WHAT YOU NEED TO DO
All of the records below need to be written out exactly, but without the pictures.
[[ RECORDED INFORMATION, beginning ]]
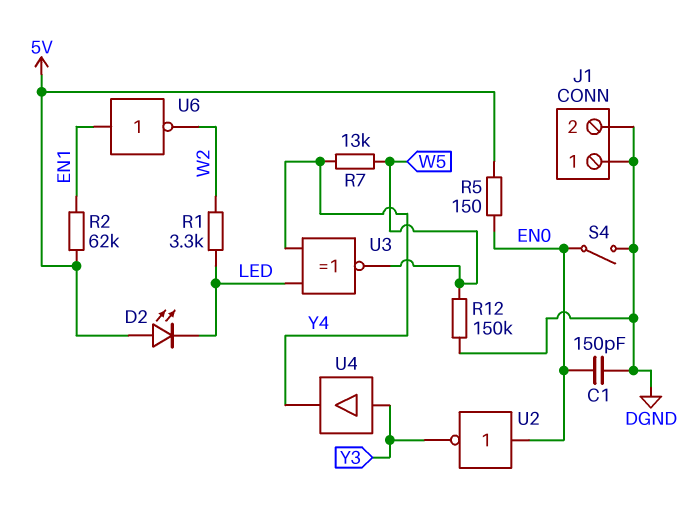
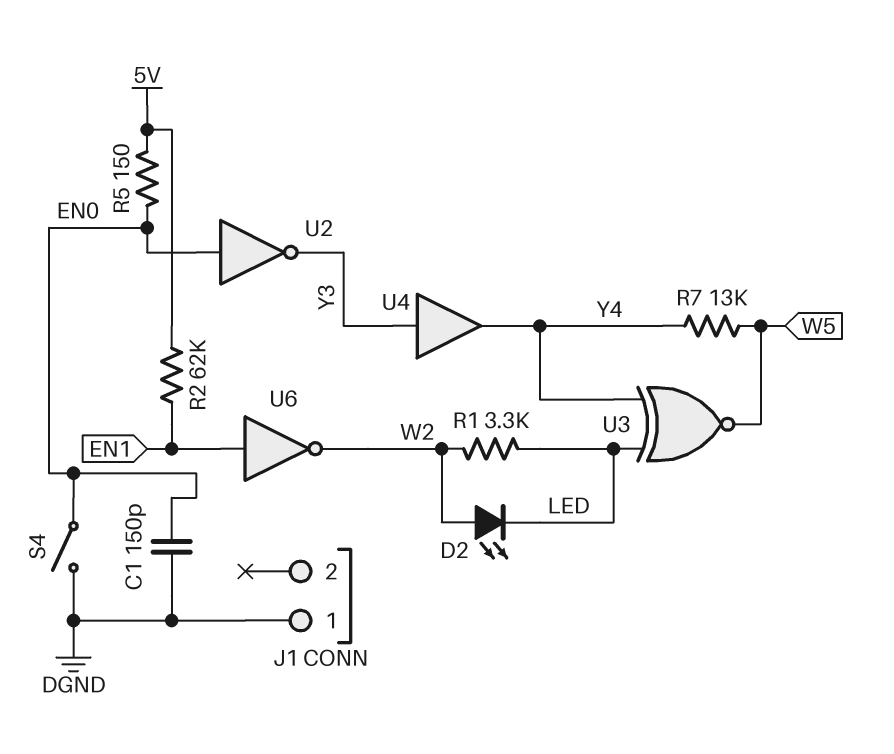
D2: LED (A 5V, K LED) -> LED (A W2, K LED)
J1 pin 2: DGND -> none
R12: 150k (DGND, W5) -> none

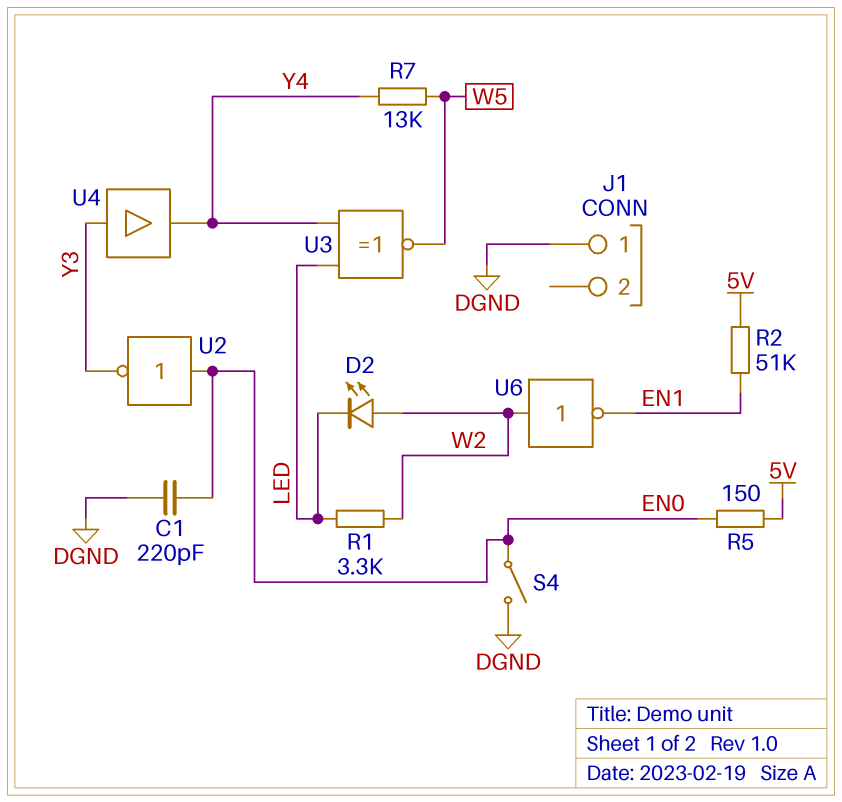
C1: 150pF (DGND, EN0) -> 220pF (DGND, EN0)
R2: 62k (5V, EN1) -> 51k (5V, EN1)
U6: NOT (in EN1, out W2) -> NOT (in W2, out EN1)

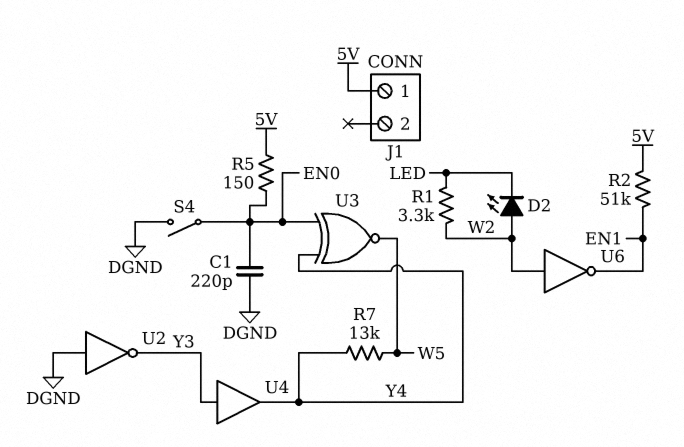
J1 pin 1: DGND -> 5V
U2: NOT (in EN0, out Y3) -> NOT (in DGND, out Y3)
U3: XNOR (in LED, in Y4, out W5) -> XNOR (in EN0, in Y4, out W5)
[[ RECORDED INFORMATION, end ]]
RESPONSE
D2: LED (A 5V, K LED) -> LED (A W2, K LED)
J1 pin 2: DGND -> none
R12: 150k (DGND, W5) -> none

C1: 150pF (DGND, EN0) -> 220pF (DGND, EN0)
R2: 62k (5V, EN1) -> 51k (5V, EN1)
U6: NOT (in EN1, out W2) -> NOT (in W2, out EN1)

J1 pin 1: DGND -> 5V
U2: NOT (in EN0, out Y3) -> NOT (in DGND, out Y3)
U3: XNOR (in LED, in Y4, out W5) -> XNOR (in EN0, in Y4, out W5)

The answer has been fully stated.